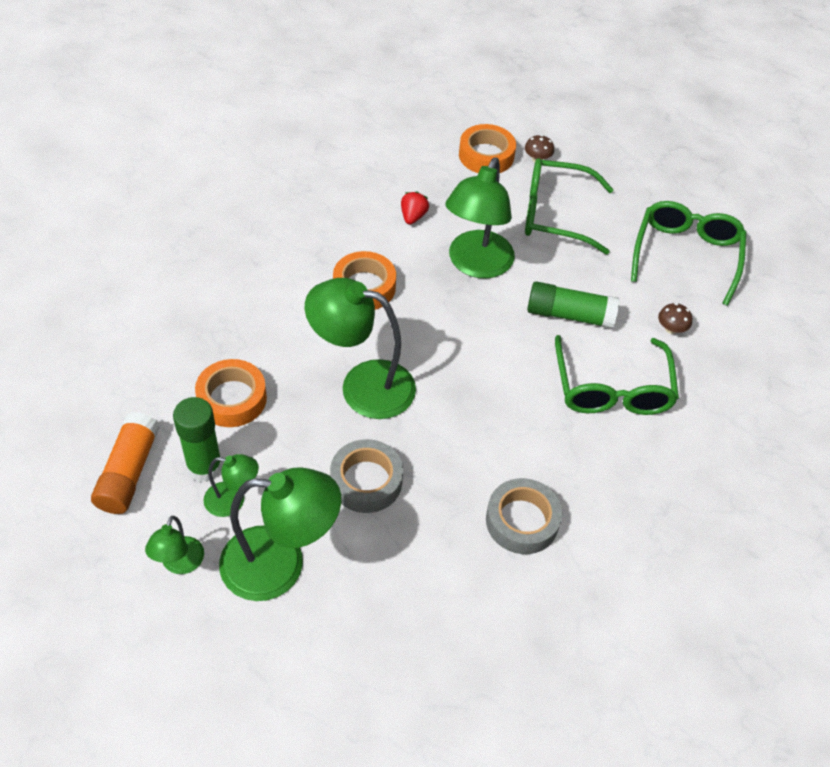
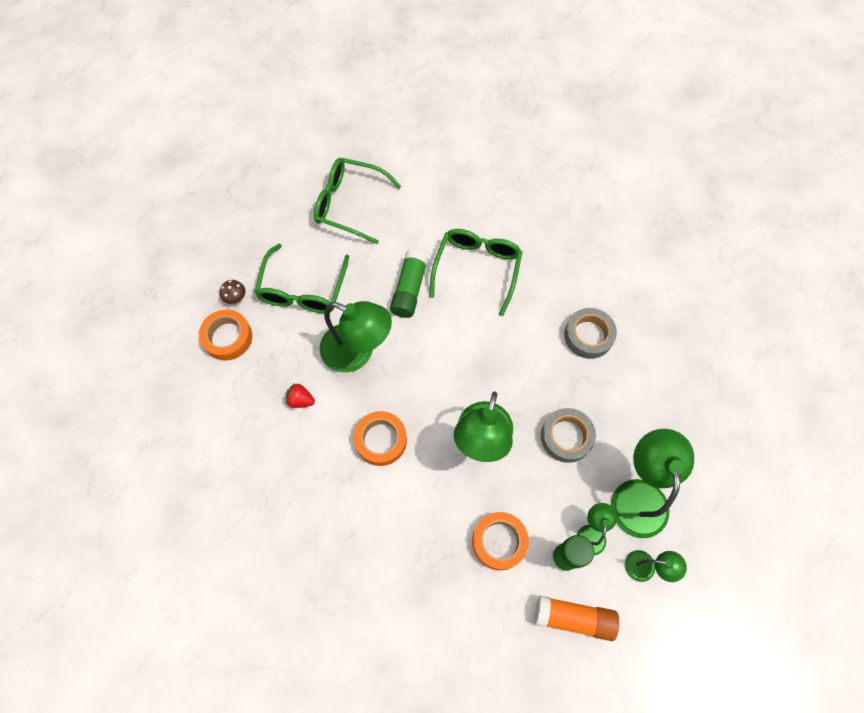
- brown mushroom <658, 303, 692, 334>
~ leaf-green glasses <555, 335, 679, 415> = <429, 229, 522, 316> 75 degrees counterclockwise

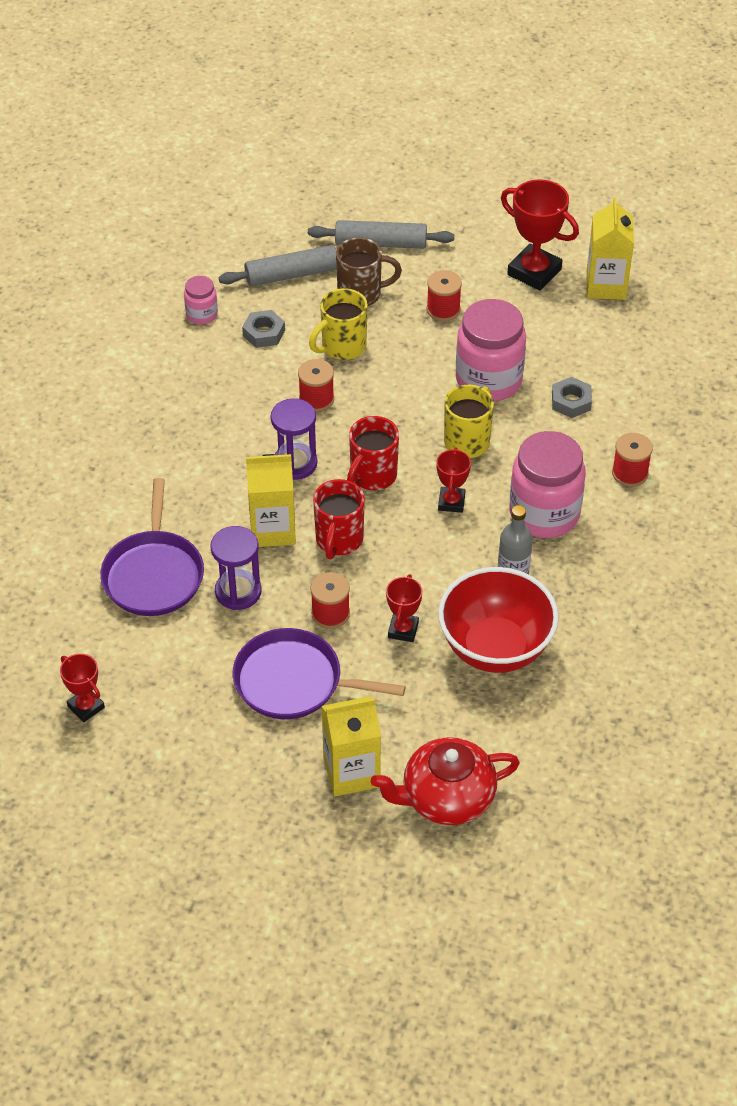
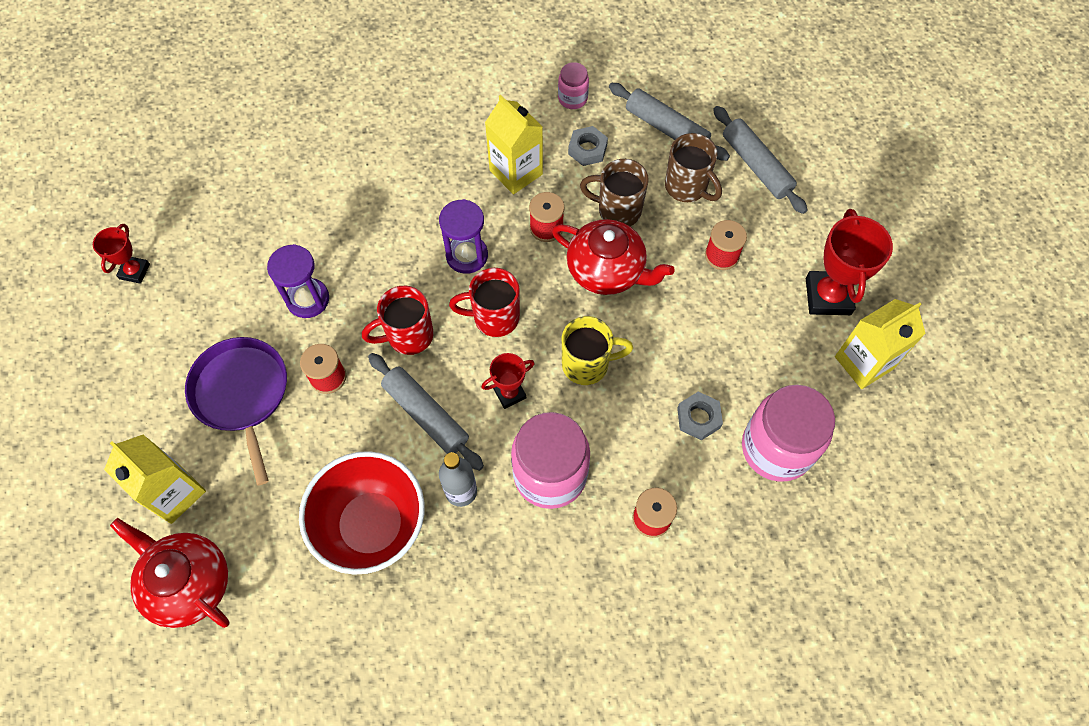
~ yellow mug <309, 288, 368, 360> to brown mug <580, 159, 649, 226>
~ rose-pink jam jar <456, 299, 526, 401> to <742, 385, 835, 482>
~ yellow milk carton <246, 454, 296, 547> to <485, 95, 543, 195>
- violet frying pan <100, 478, 204, 616>
- red award cup <386, 574, 423, 642>
+ red tea pot <552, 219, 675, 295>
+ ash-grey rolling pin <368, 353, 484, 471>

--- --- ---

**THE PROBLEM:** Could you copy each line above exactly as written, minus any pictures?

**EXERCISE ANSWER:**
- brown mushroom <658, 303, 692, 334>
~ leaf-green glasses <555, 335, 679, 415> = <429, 229, 522, 316> 75 degrees counterclockwise

~ yellow mug <309, 288, 368, 360> to brown mug <580, 159, 649, 226>
~ rose-pink jam jar <456, 299, 526, 401> to <742, 385, 835, 482>
~ yellow milk carton <246, 454, 296, 547> to <485, 95, 543, 195>
- violet frying pan <100, 478, 204, 616>
- red award cup <386, 574, 423, 642>
+ red tea pot <552, 219, 675, 295>
+ ash-grey rolling pin <368, 353, 484, 471>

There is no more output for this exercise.